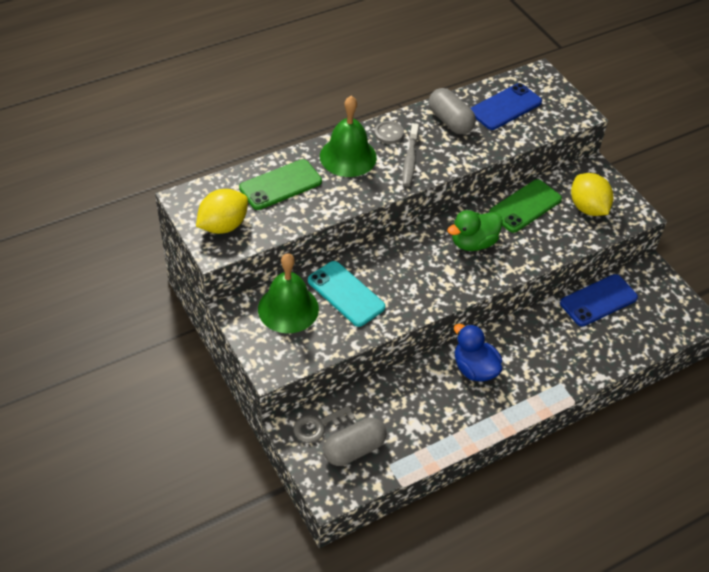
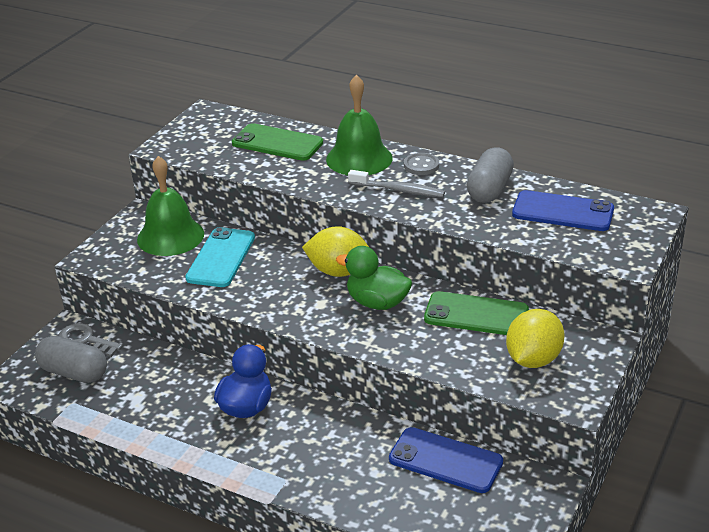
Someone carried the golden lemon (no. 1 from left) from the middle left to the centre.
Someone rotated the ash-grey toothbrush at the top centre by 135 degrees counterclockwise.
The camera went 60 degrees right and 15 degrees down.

=======

TASK DESCRIPTION> Lines from the one containing "Someone rotated the" through the final line of the material should be set down exactly, and no other lines.

WRITTEN SOLUTION>
Someone rotated the ash-grey toothbrush at the top centre by 135 degrees counterclockwise.
The camera went 60 degrees right and 15 degrees down.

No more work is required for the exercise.